--- Provided records Enclosed Below ---

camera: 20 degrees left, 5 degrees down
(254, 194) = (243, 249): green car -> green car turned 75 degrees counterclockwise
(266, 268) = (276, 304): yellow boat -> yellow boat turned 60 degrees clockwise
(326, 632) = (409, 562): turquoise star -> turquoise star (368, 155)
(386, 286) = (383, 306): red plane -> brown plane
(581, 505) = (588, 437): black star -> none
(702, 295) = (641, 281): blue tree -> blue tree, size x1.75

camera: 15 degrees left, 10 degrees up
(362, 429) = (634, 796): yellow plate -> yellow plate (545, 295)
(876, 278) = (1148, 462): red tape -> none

--- End of Enclosed Provided records ---
--- Provided records Enclosed Below ---

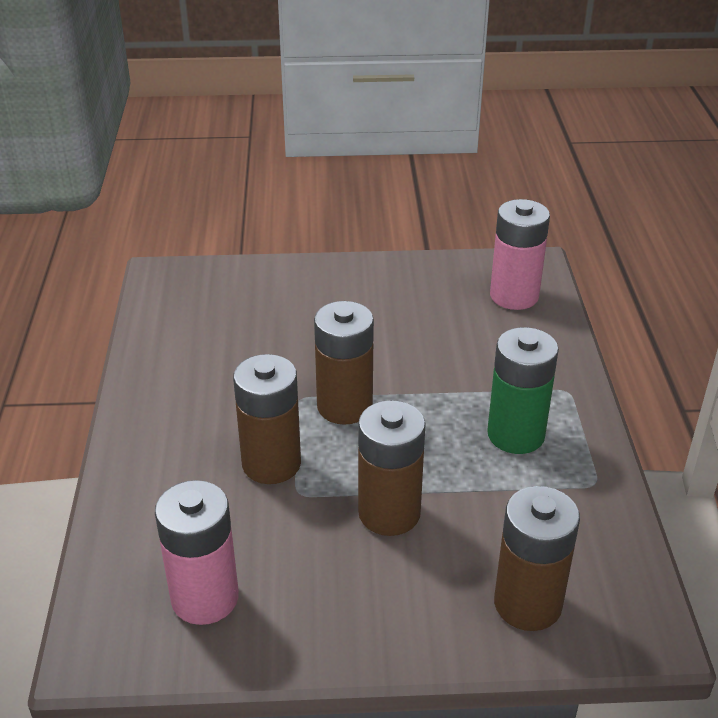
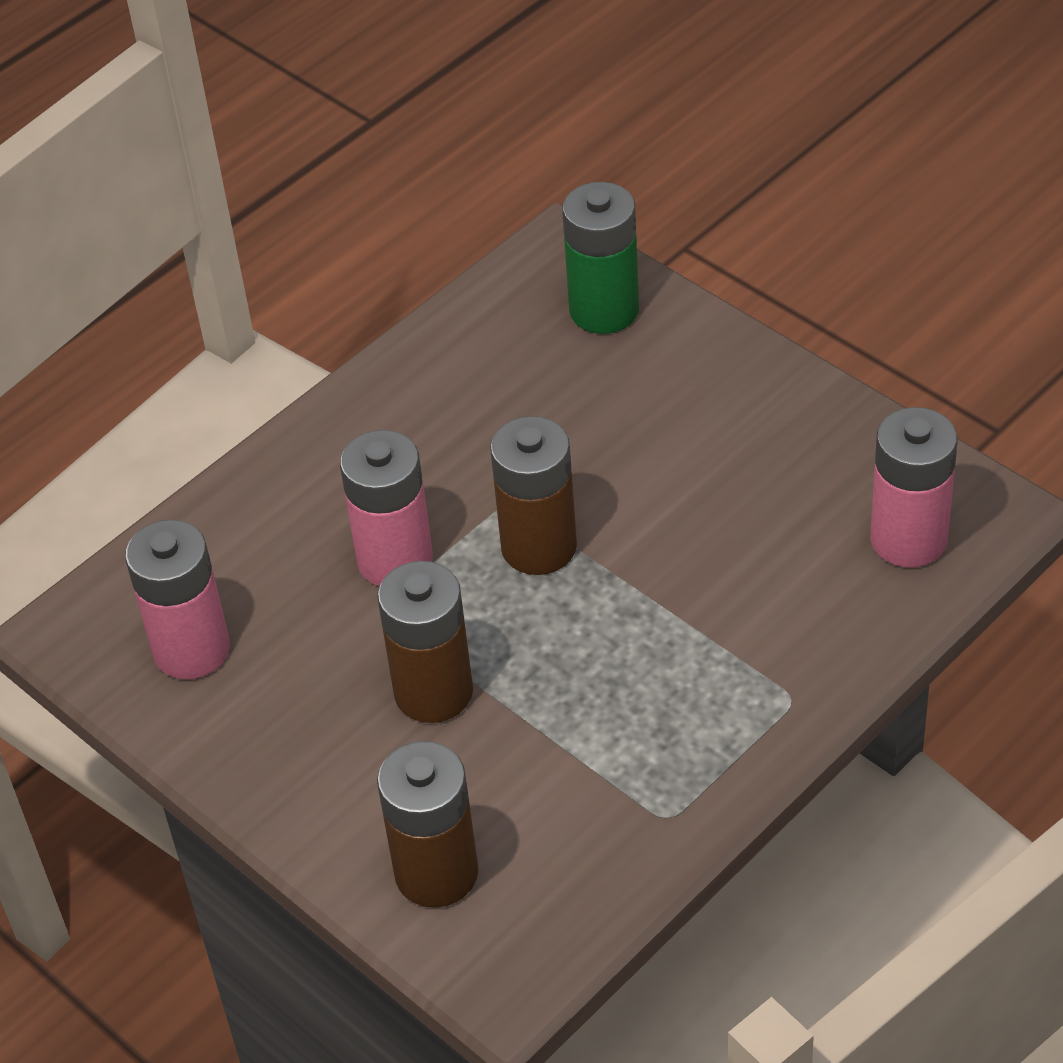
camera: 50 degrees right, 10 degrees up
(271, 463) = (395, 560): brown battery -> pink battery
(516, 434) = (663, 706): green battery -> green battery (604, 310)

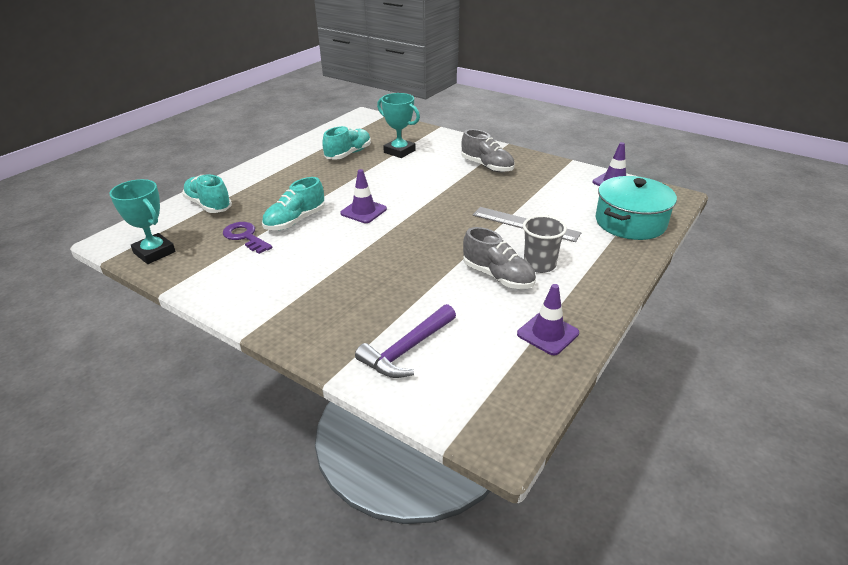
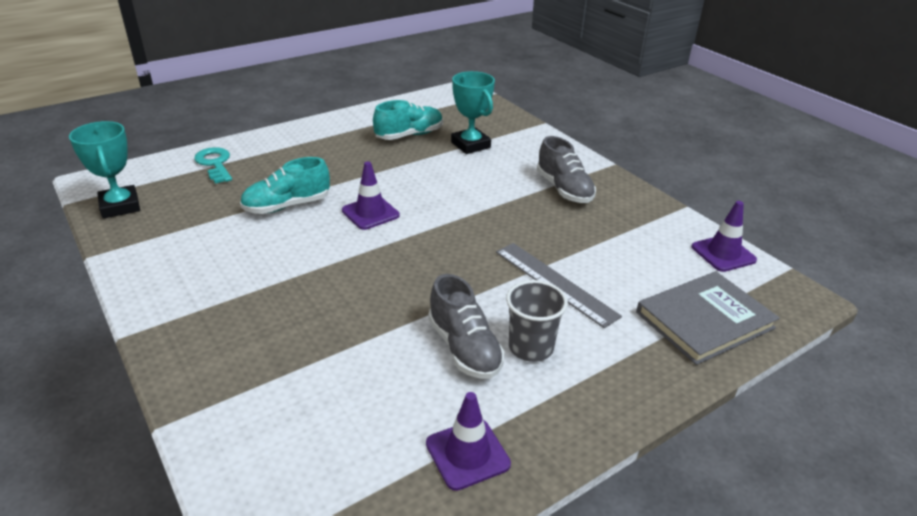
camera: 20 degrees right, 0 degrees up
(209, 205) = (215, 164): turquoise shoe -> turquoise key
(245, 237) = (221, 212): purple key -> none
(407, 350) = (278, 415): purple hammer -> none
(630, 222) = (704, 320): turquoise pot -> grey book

--- End of Enclosed Provided records ---
--- Provided records Enclosed Below ---

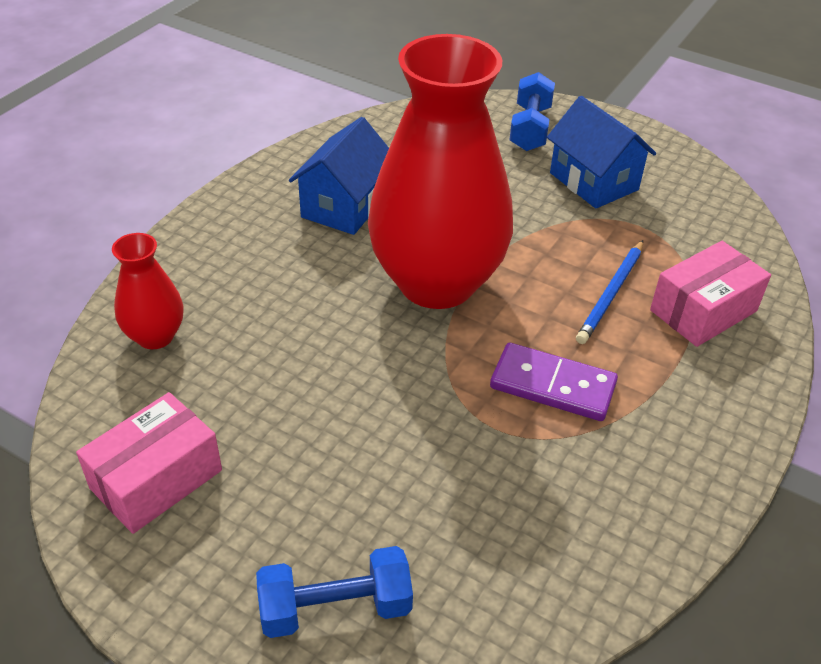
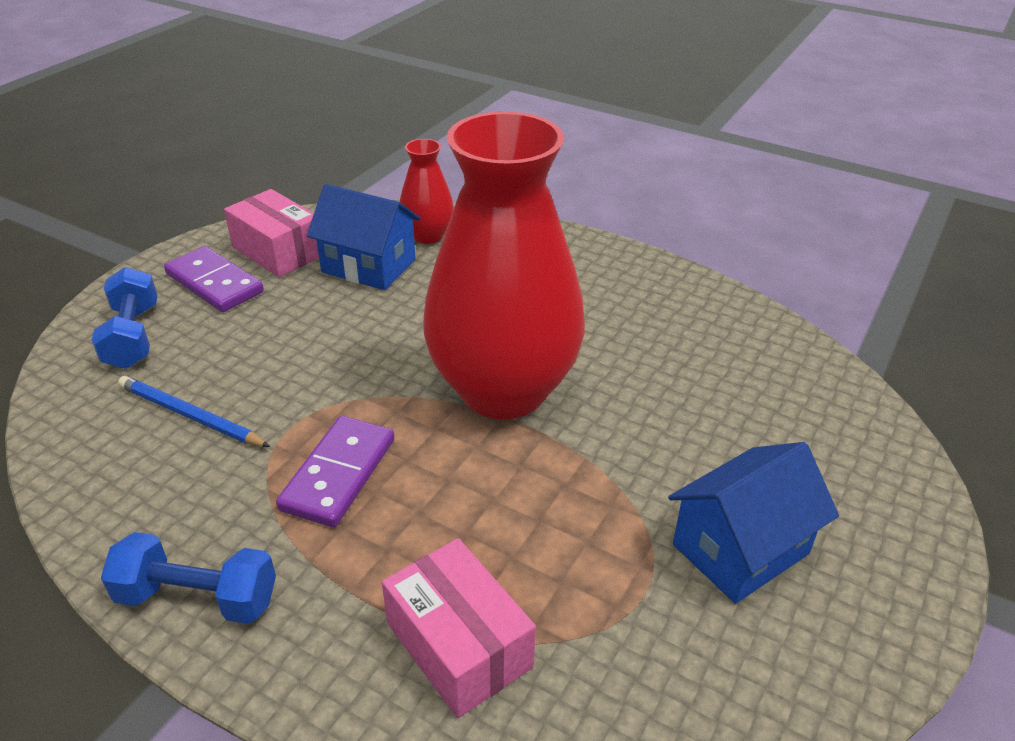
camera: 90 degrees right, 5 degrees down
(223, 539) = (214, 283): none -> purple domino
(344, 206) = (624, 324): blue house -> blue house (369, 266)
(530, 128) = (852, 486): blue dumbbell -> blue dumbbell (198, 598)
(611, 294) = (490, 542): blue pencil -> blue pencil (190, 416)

--- End of Enclosed Provided records ---

§ Work to complete
Copy out the range of lines above starting at the line with "(223, 539) = (214, 283): none" and ending at the line with "(611, 294) = (490, 542): blue", exactly and including both.

§ Task solution
(223, 539) = (214, 283): none -> purple domino
(344, 206) = (624, 324): blue house -> blue house (369, 266)
(530, 128) = (852, 486): blue dumbbell -> blue dumbbell (198, 598)
(611, 294) = (490, 542): blue pencil -> blue pencil (190, 416)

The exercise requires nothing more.